ACTIVITY: Every record below is to be restated verbatim, though its images are not.

(Scene images with change listings)

★ ★ ★ ★

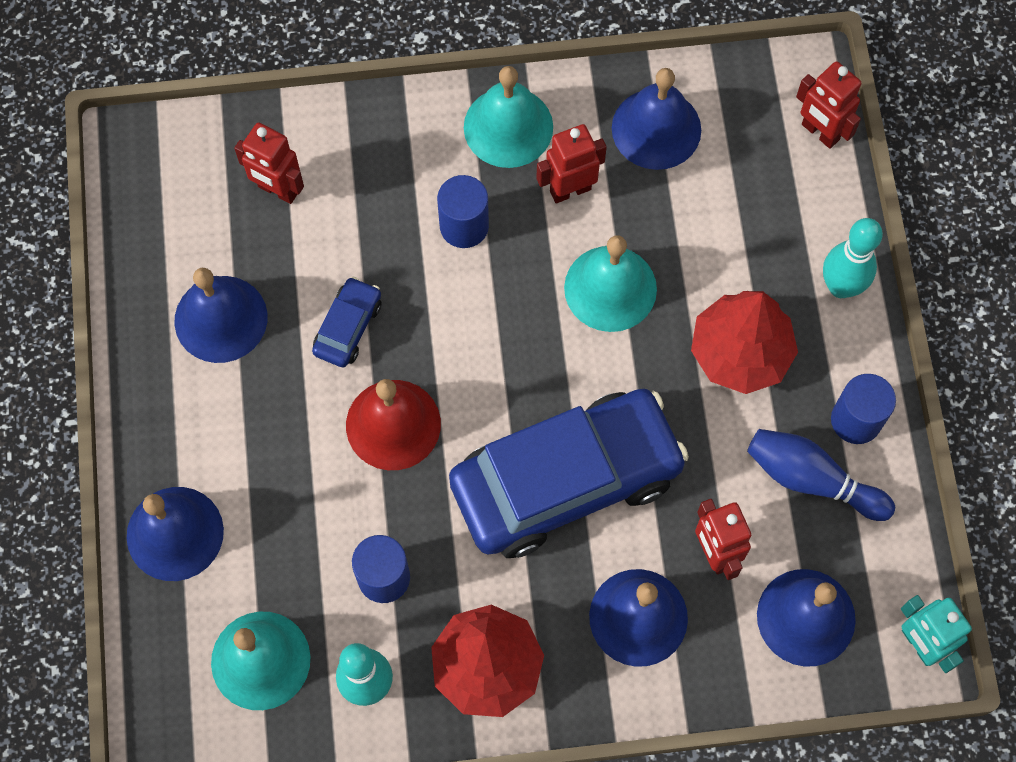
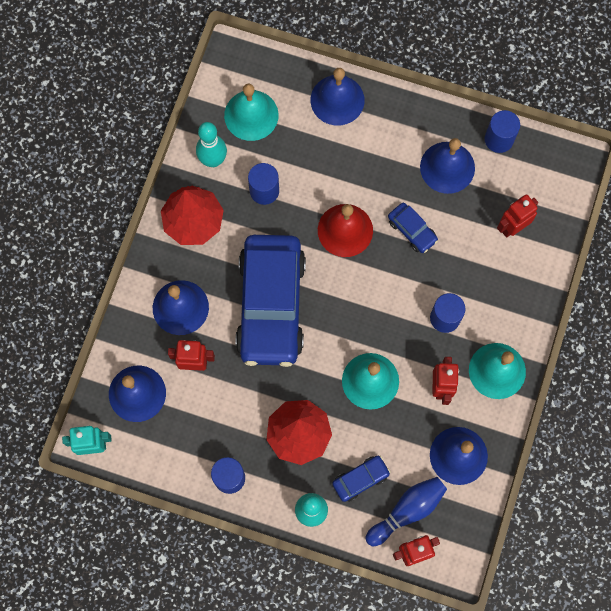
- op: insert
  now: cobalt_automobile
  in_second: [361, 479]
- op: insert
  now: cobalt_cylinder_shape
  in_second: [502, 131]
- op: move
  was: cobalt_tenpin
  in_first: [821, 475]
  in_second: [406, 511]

★ ★ ★ ★

YOUR RESPONSE:
- op: insert
  now: cobalt_automobile
  in_second: [361, 479]
- op: insert
  now: cobalt_cylinder_shape
  in_second: [502, 131]
- op: move
  was: cobalt_tenpin
  in_first: [821, 475]
  in_second: [406, 511]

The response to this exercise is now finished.